[Start of Attachment]

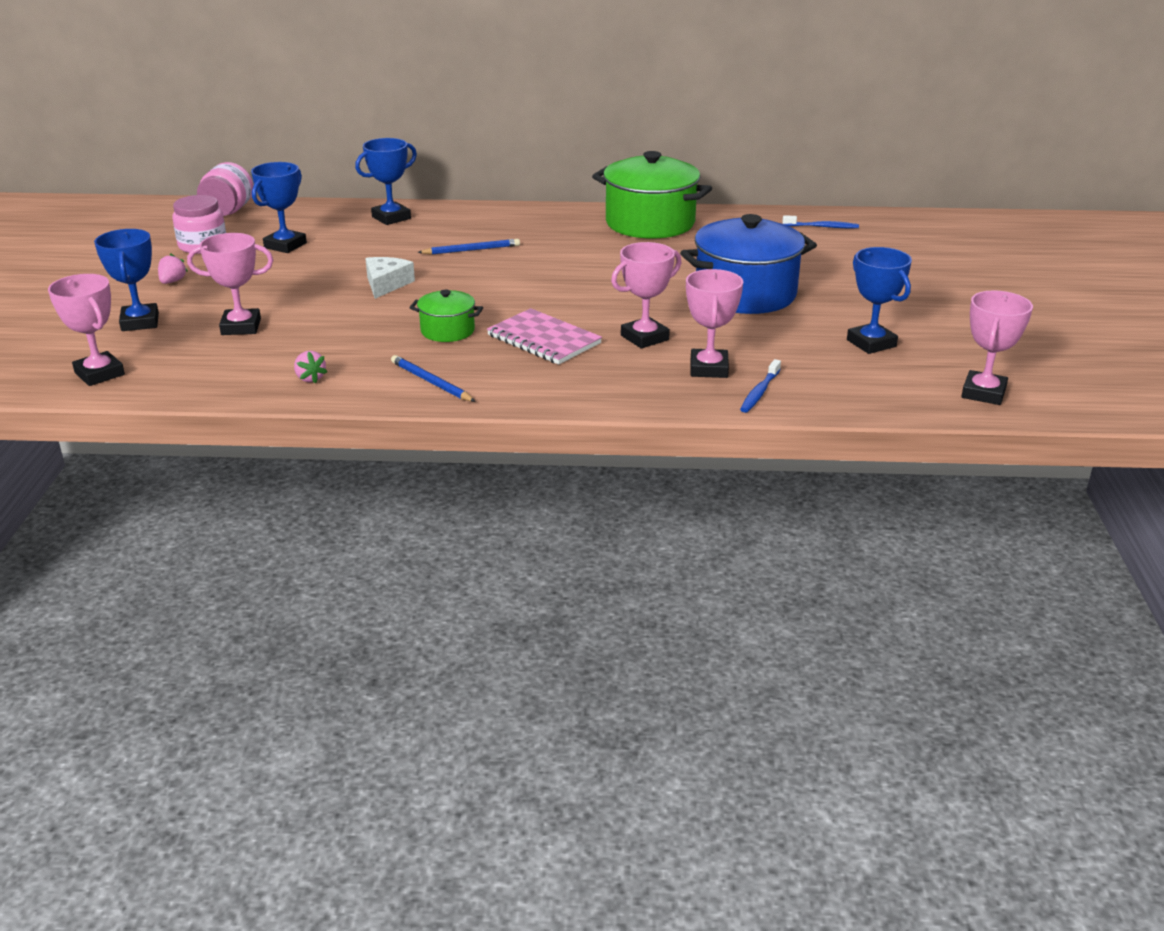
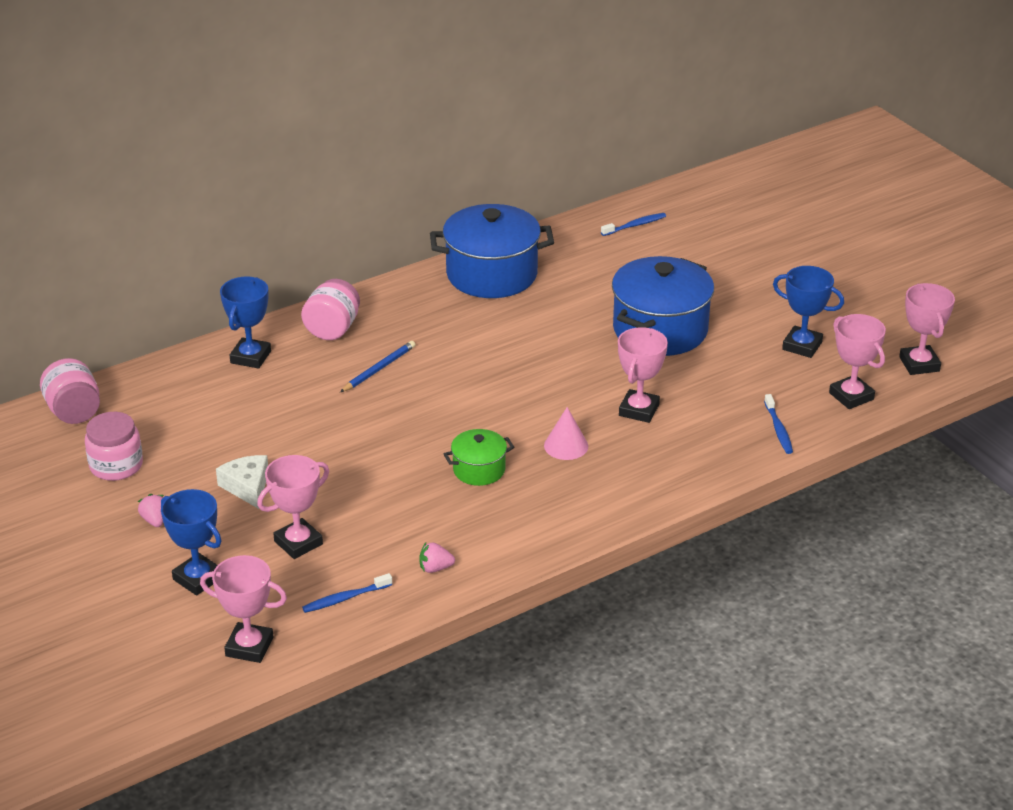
camera: 35 degrees left, 5 degrees up
blue trophy [251,162,307,253] -> none
pink strawberry [294,351,327,384] -> pink strawberry turned 150 degrees clockwise [419,542,455,573]
white cheese [365,257,415,299] -> white cheese moved to [216,455,268,509]
blue pencil [391,355,476,402] -> none
pink notebook [487,308,602,365] -> pink cone [544,407,588,460]
green pot [592,151,712,239] -> blue pot [430,204,554,298]
pink trophy [686,269,743,378] -> pink trophy moved to [829,314,886,409]
none -> pink jar [301,279,360,340]
none -> blue toothbrush [302,573,392,613]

[End of Attachment]

> _Work request_
Full transcription of the material, exact in every line, without images.

> _Response_
camera: 35 degrees left, 5 degrees up
blue trophy [251,162,307,253] -> none
pink strawberry [294,351,327,384] -> pink strawberry turned 150 degrees clockwise [419,542,455,573]
white cheese [365,257,415,299] -> white cheese moved to [216,455,268,509]
blue pencil [391,355,476,402] -> none
pink notebook [487,308,602,365] -> pink cone [544,407,588,460]
green pot [592,151,712,239] -> blue pot [430,204,554,298]
pink trophy [686,269,743,378] -> pink trophy moved to [829,314,886,409]
none -> pink jar [301,279,360,340]
none -> blue toothbrush [302,573,392,613]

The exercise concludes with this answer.